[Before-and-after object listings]
------------------------

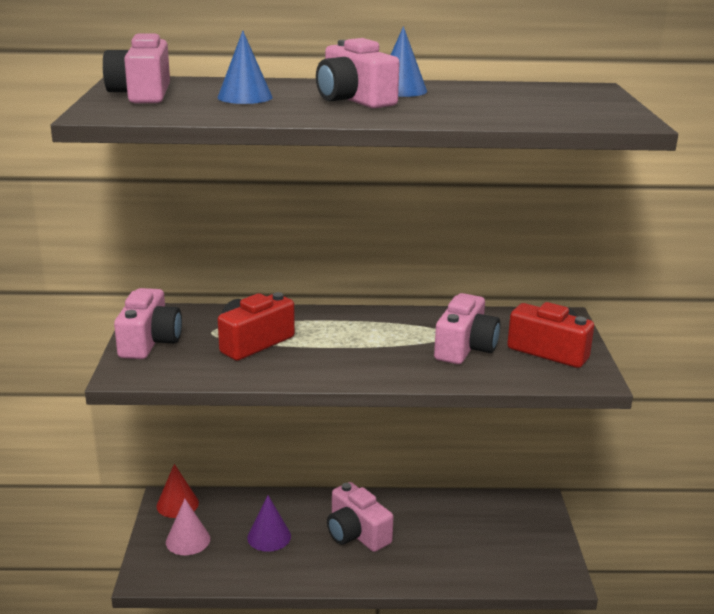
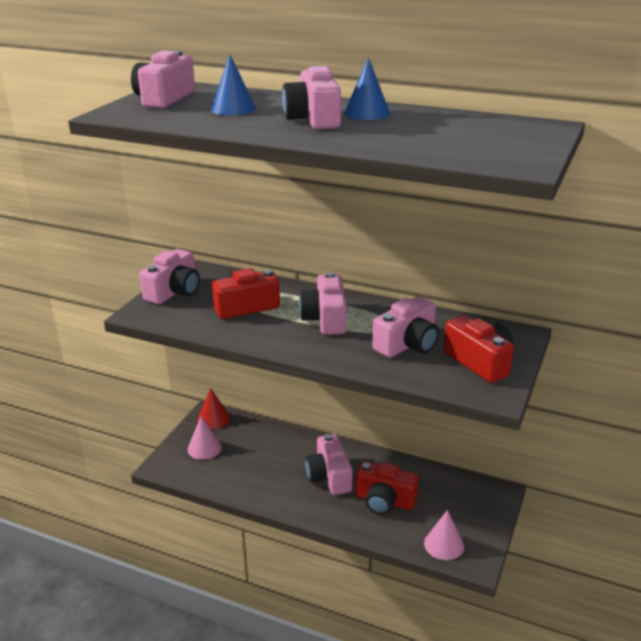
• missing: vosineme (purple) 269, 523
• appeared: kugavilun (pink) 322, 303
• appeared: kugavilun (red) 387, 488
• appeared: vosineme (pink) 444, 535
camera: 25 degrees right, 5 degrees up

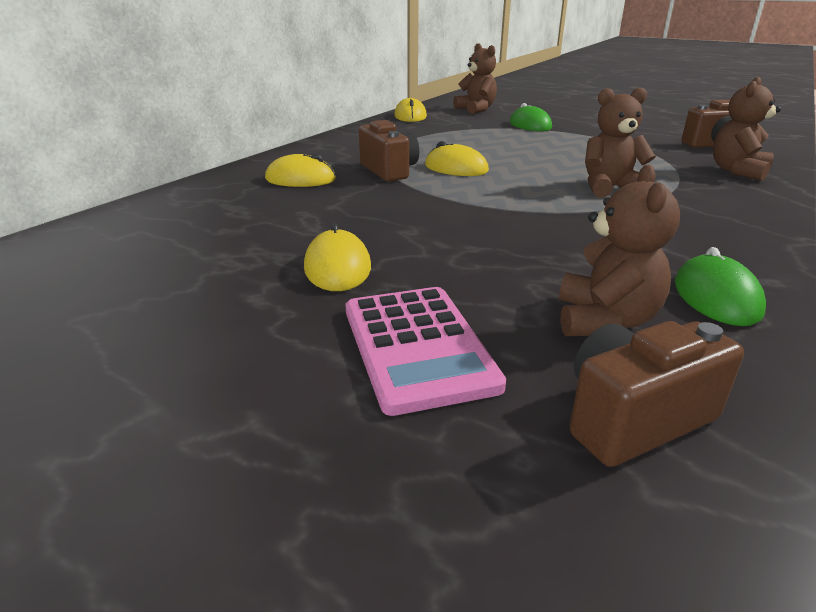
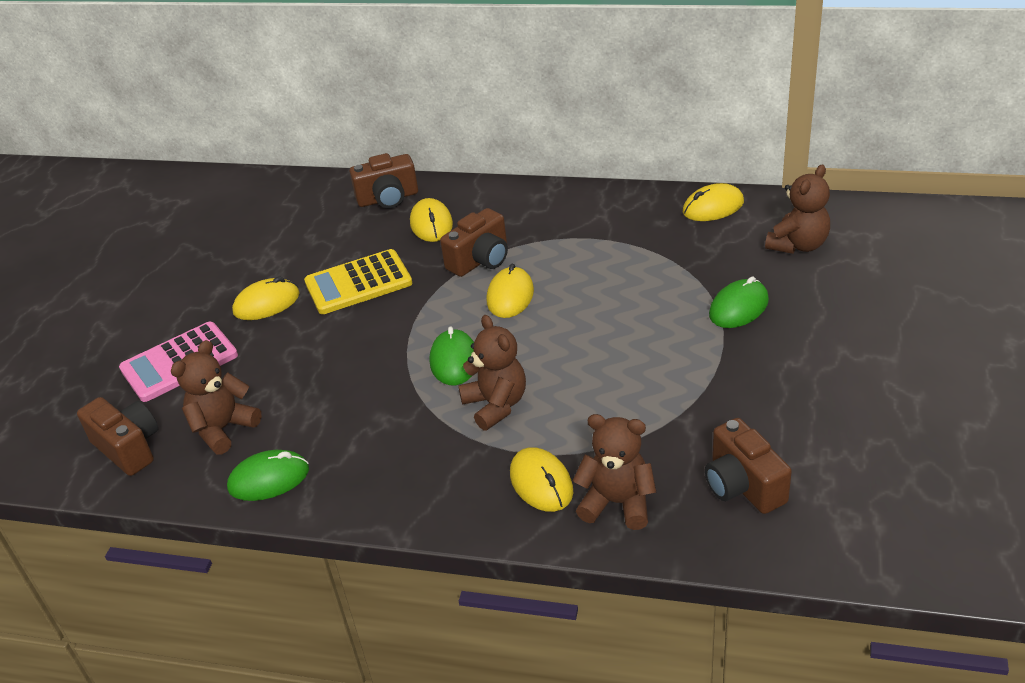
• spun: mogegura (brown) 619, 250 = 216, 397 135 degrees clockwise
• appeared: kugavilun (brown) 384, 180
• appeared: rerapason (yellow) 358, 281
• appeared: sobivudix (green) 452, 355
• appeared: sobivudix (yellow) 541, 479
camera: 75 degrees right, 10 degrees up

------------------------

▶ What to do: Begin with the line that has "(pink) 444, 535" and continue to the last line of the entries, printing each line exactly and nothing else; include both ends and skip the pictures.

▶ Completed task:
• appeared: vosineme (pink) 444, 535
camera: 25 degrees right, 5 degrees up

• spun: mogegura (brown) 619, 250 = 216, 397 135 degrees clockwise
• appeared: kugavilun (brown) 384, 180
• appeared: rerapason (yellow) 358, 281
• appeared: sobivudix (green) 452, 355
• appeared: sobivudix (yellow) 541, 479
camera: 75 degrees right, 10 degrees up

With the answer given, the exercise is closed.